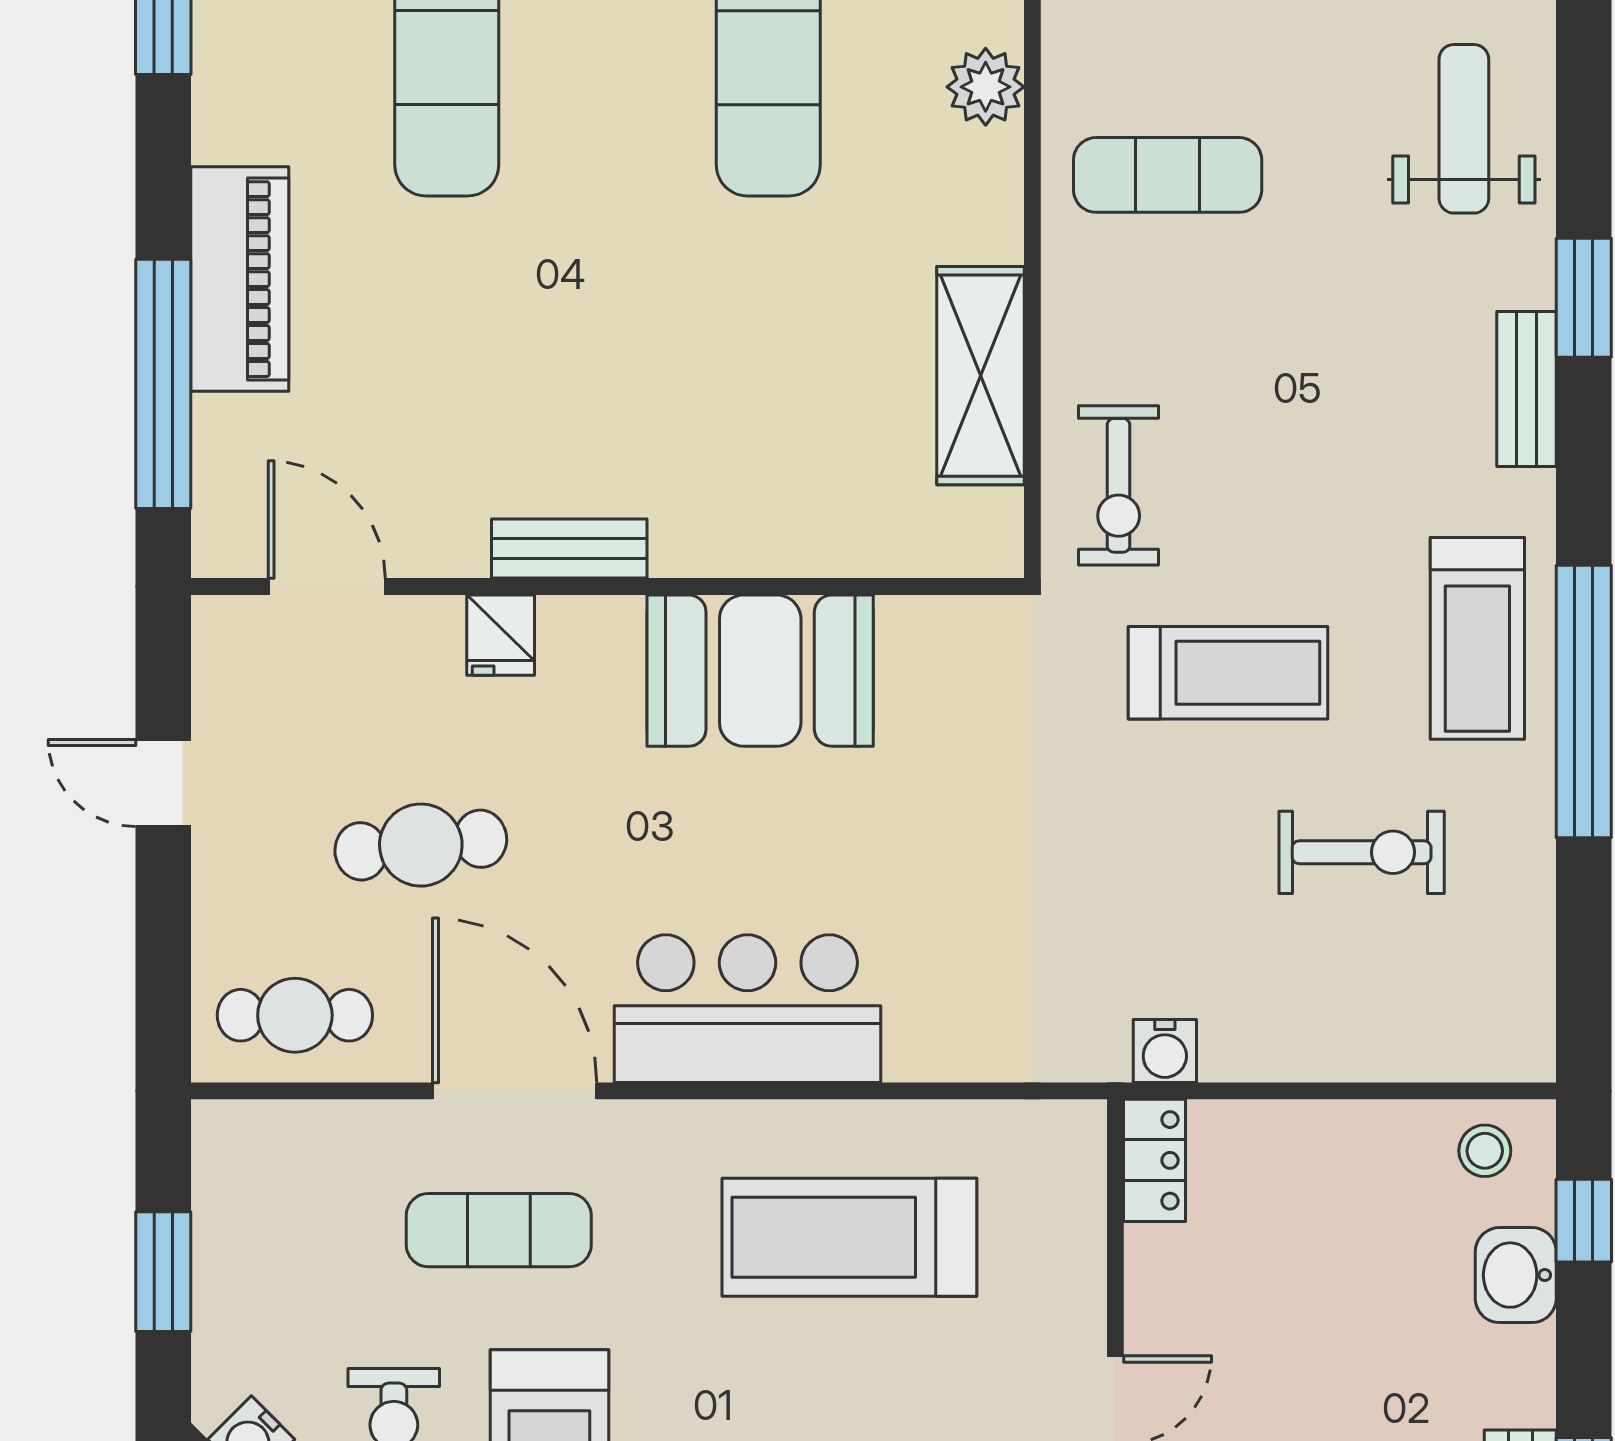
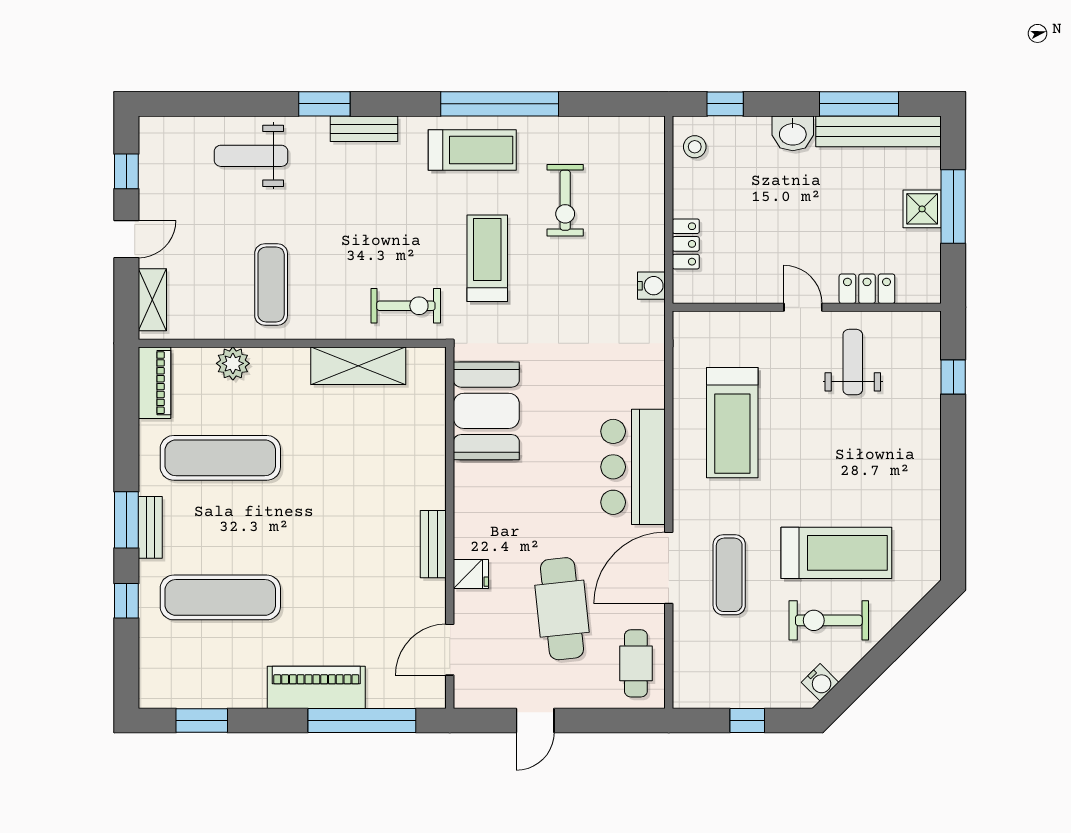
booth: (760, 671) -> (486, 411), moved
cafe table: (421, 845) -> (562, 609), width x1.37, depth x1.35
exercise bike: (1362, 852) -> (565, 200), turned 180
locker: (1155, 1160) -> (686, 244), moved, turned 90
window: (163, 1272) -> (747, 720), width x0.67
washbasin: (1516, 1275) -> (793, 133), moved

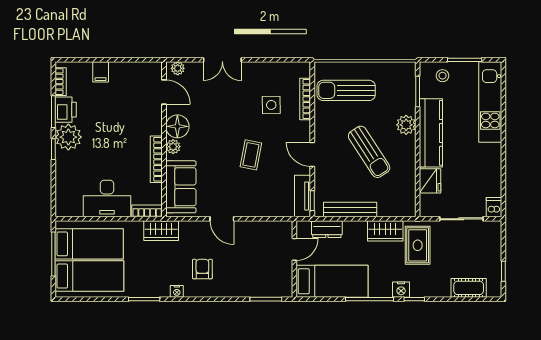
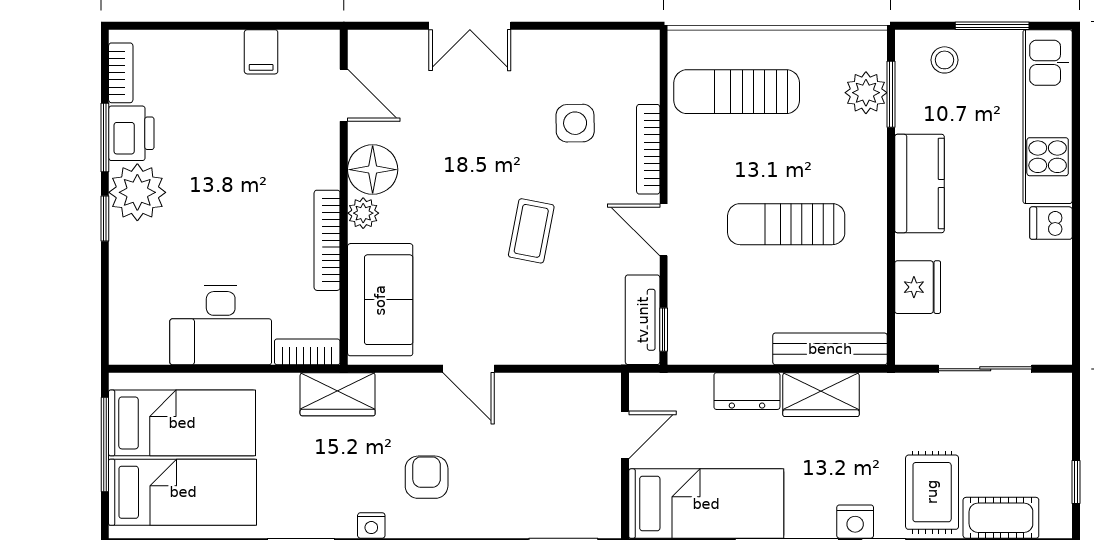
plant: (178, 68) -> (373, 44), removed
filing cabinet: (101, 72) -> (261, 52), moved
bookcase: (305, 99) -> (648, 149), moved
plant: (406, 125) -> (866, 93), moved
kitchen counter: (431, 133) -> (920, 184), width x0.67
sun lounger: (369, 152) -> (786, 224), turned 123
dishwasher: (494, 207) -> (1051, 223), moved, turned -90
bench: (350, 210) -> (830, 349), moved
dresser: (327, 229) -> (747, 391), moved
rug: (418, 245) -> (932, 492), moved

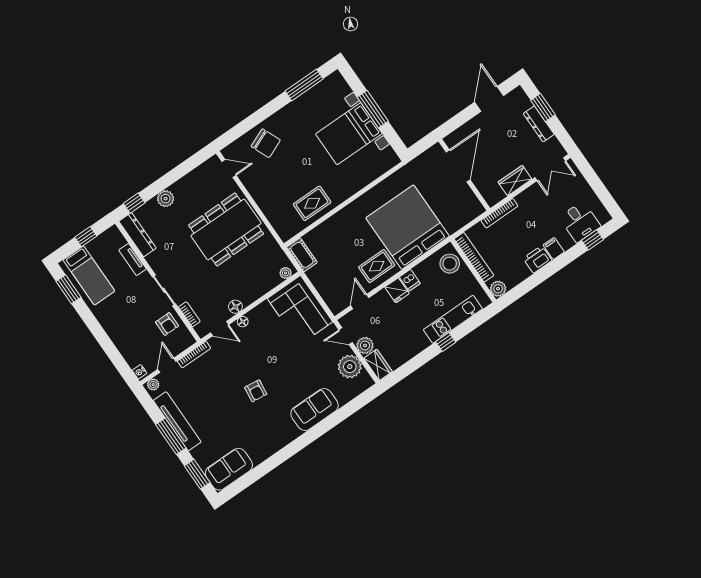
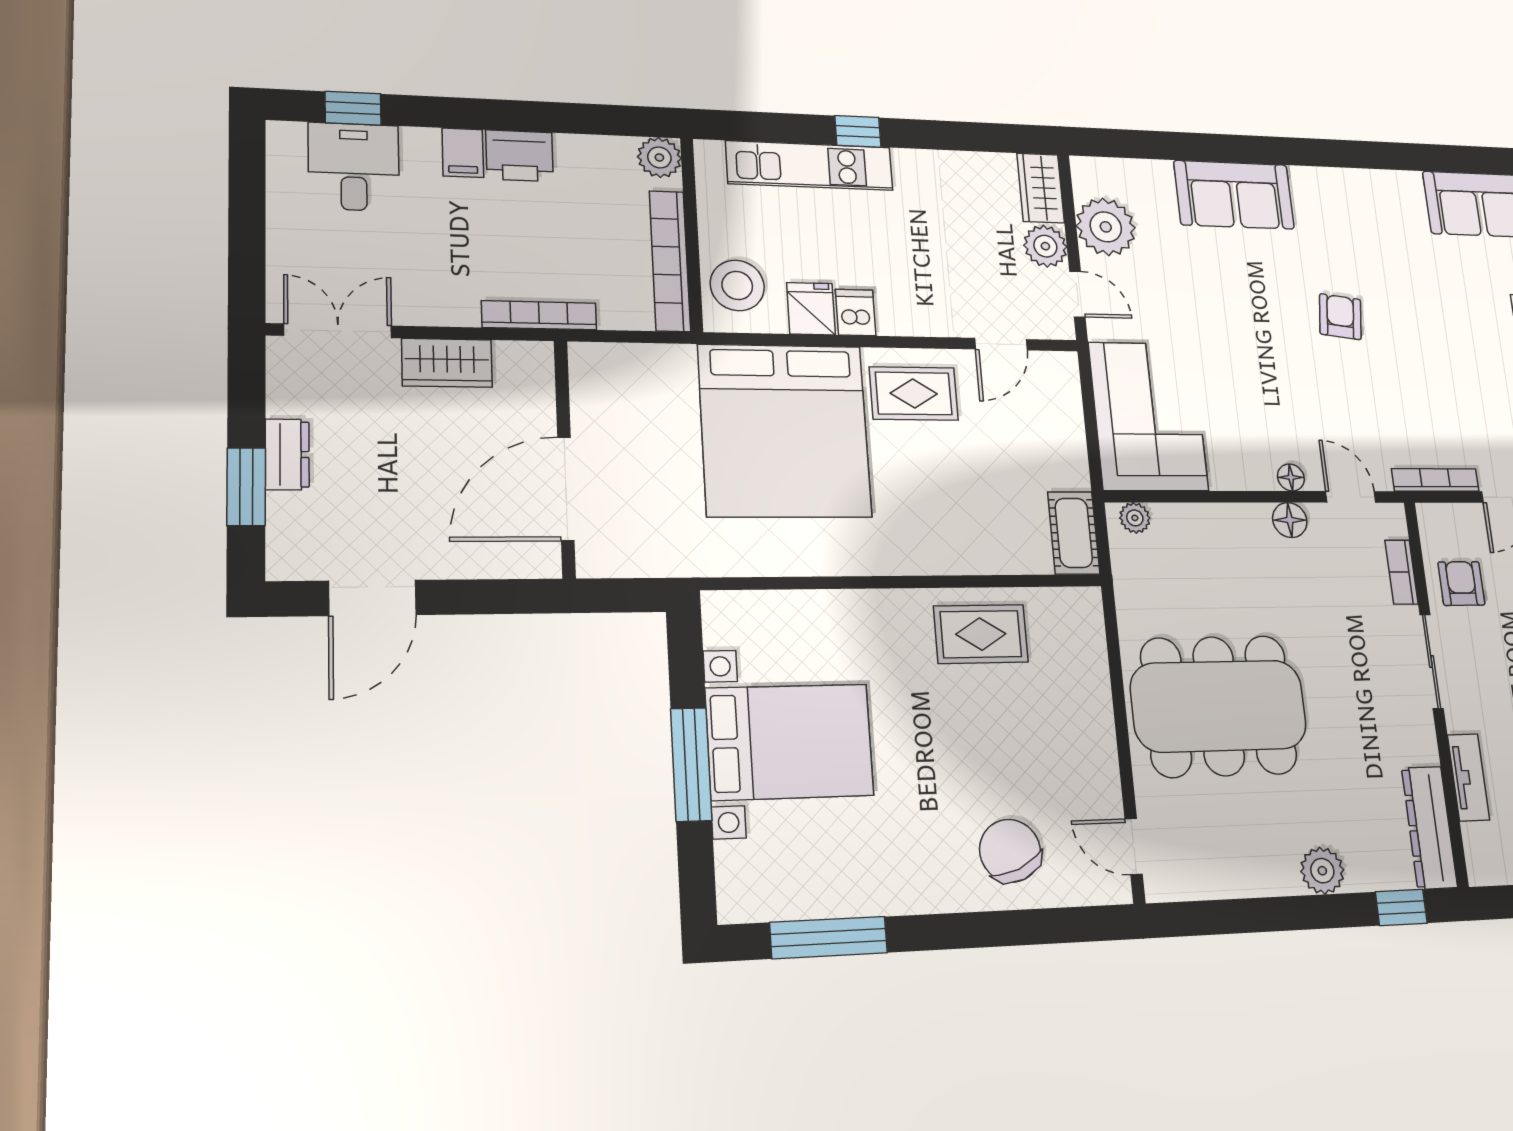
dresser: (539, 124) -> (287, 454), width x0.70
fridge: (397, 290) -> (811, 309), moved

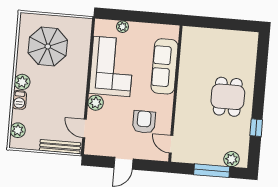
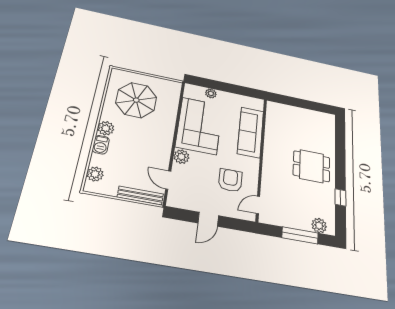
dining table: (228, 97) -> (312, 166), turned 90
door: (171, 144) -> (258, 205), hinge flipped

####

Leaving the pictures aside, transcribe exactly the lines from the one containing "window: (163, 1272)" to the final line of the entries above, both ends included.

#### RESPONSE TO THE TASK
window: (163, 1272) -> (747, 720), width x0.67
washbasin: (1516, 1275) -> (793, 133), moved

plant: (178, 68) -> (373, 44), removed
filing cabinet: (101, 72) -> (261, 52), moved
bookcase: (305, 99) -> (648, 149), moved
plant: (406, 125) -> (866, 93), moved
kitchen counter: (431, 133) -> (920, 184), width x0.67
sun lounger: (369, 152) -> (786, 224), turned 123
dishwasher: (494, 207) -> (1051, 223), moved, turned -90
bench: (350, 210) -> (830, 349), moved
dresser: (327, 229) -> (747, 391), moved
rug: (418, 245) -> (932, 492), moved

dresser: (539, 124) -> (287, 454), width x0.70
fridge: (397, 290) -> (811, 309), moved

dining table: (228, 97) -> (312, 166), turned 90
door: (171, 144) -> (258, 205), hinge flipped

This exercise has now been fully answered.